### [YOUR TASK]
In the entries below, find the lines with the word "degrees" and copy them.

### [EXERCISE INPUTS]
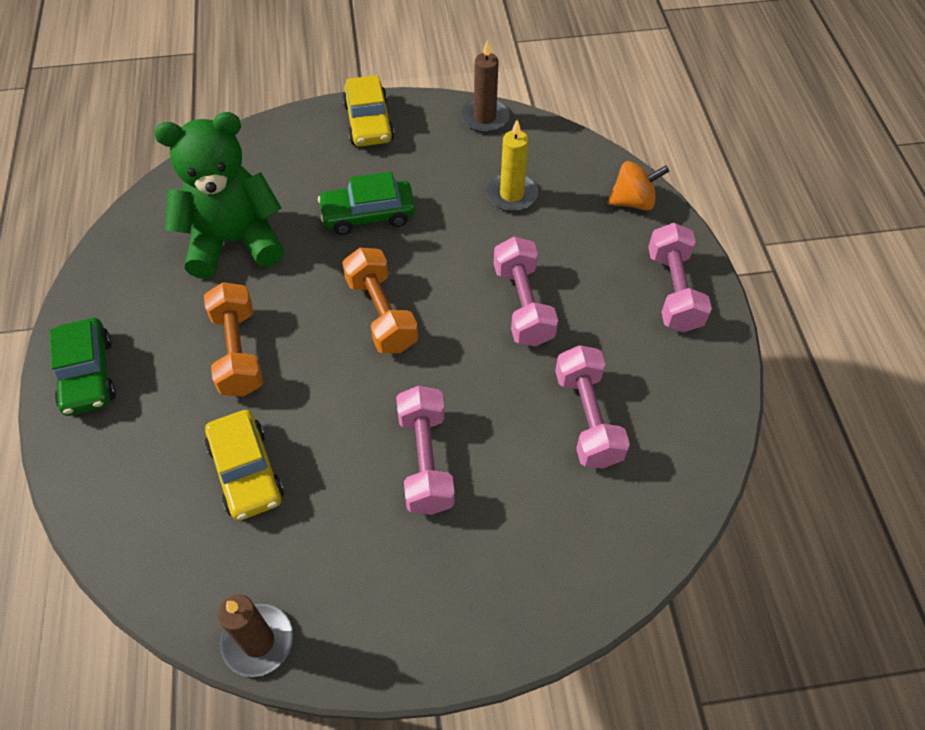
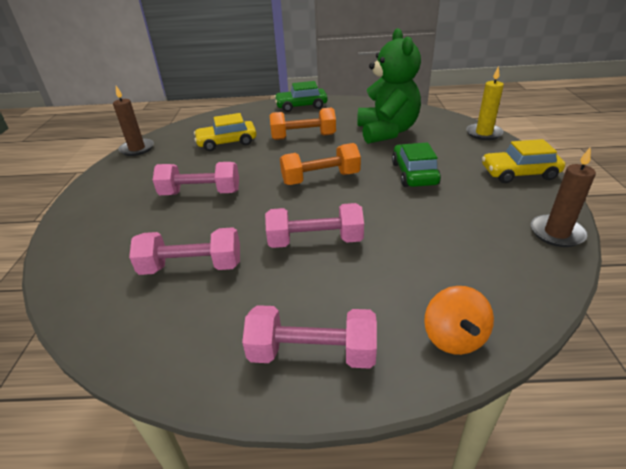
camera: 100 degrees right, 20 degrees down
(511, 194) = (448, 243): yellow candle -> yellow candle (483, 133)

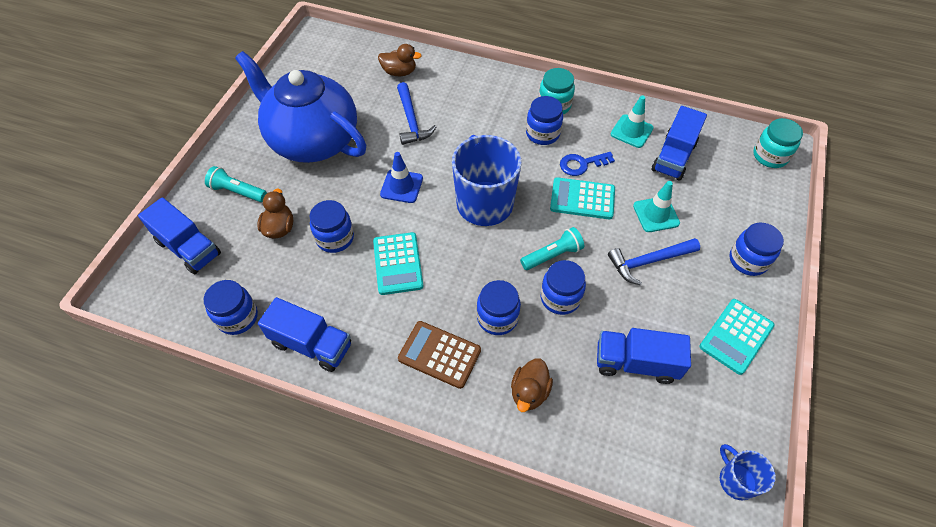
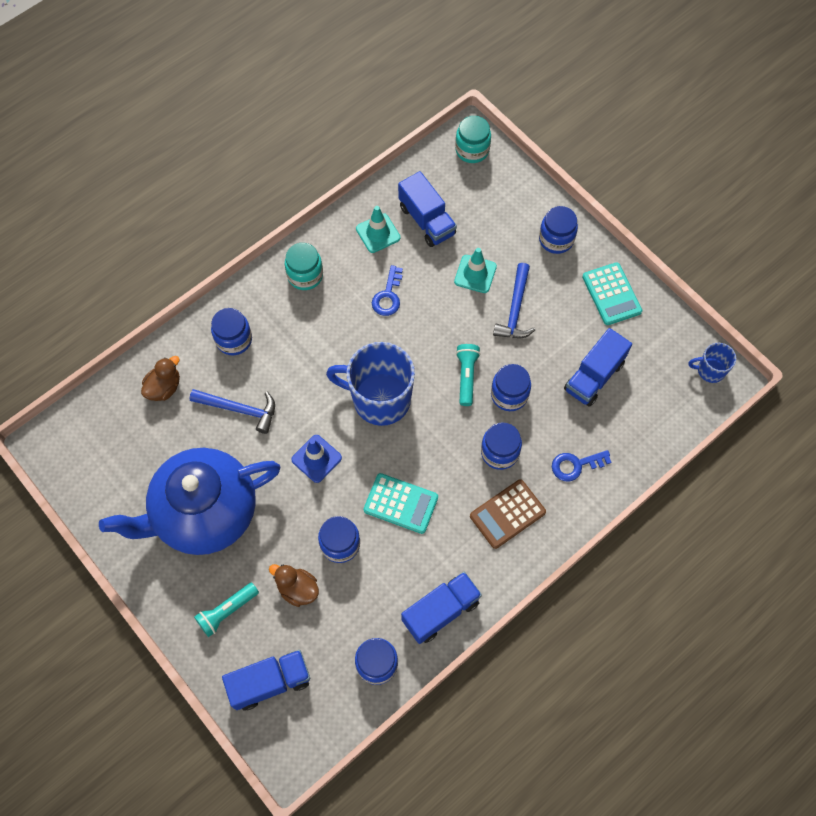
camera: 60 degrees left, 10 degrees up
(529, 392) = (575, 465): brown duck -> blue key
(542, 133) = (332, 306): blue jar -> blue jar (234, 340)
(582, 199) = (425, 319): turquoise calculator -> none

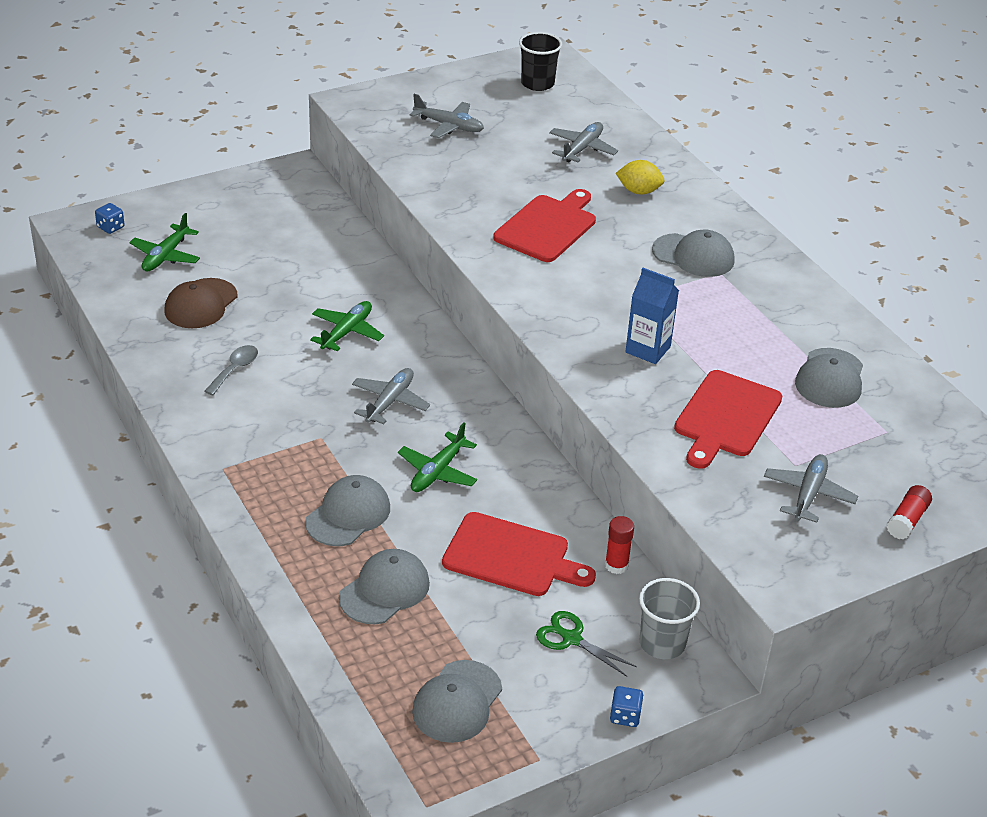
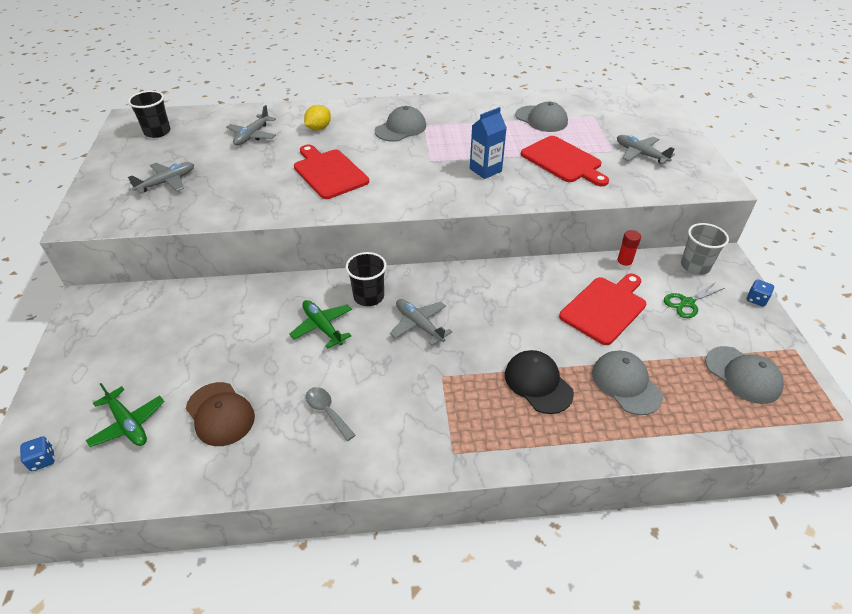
camera: 65 degrees left, 5 degrees up
(348, 515) = (538, 383): grey cap -> black cap
(413, 352) = (369, 296): none -> black cup
(437, 472) = (507, 320): green plane -> none
(582, 149) = (252, 136): grey plane -> grey plane turned 120 degrees counterclockwise
(907, 520) = (668, 131): red glue stick -> none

### [ANSWER TO THIS PROBLEM]
camera: 100 degrees right, 20 degrees down
camera: 60 degrees left, 10 degrees up
camera: 65 degrees left, 5 degrees up
(582, 149) = (252, 136): grey plane -> grey plane turned 120 degrees counterclockwise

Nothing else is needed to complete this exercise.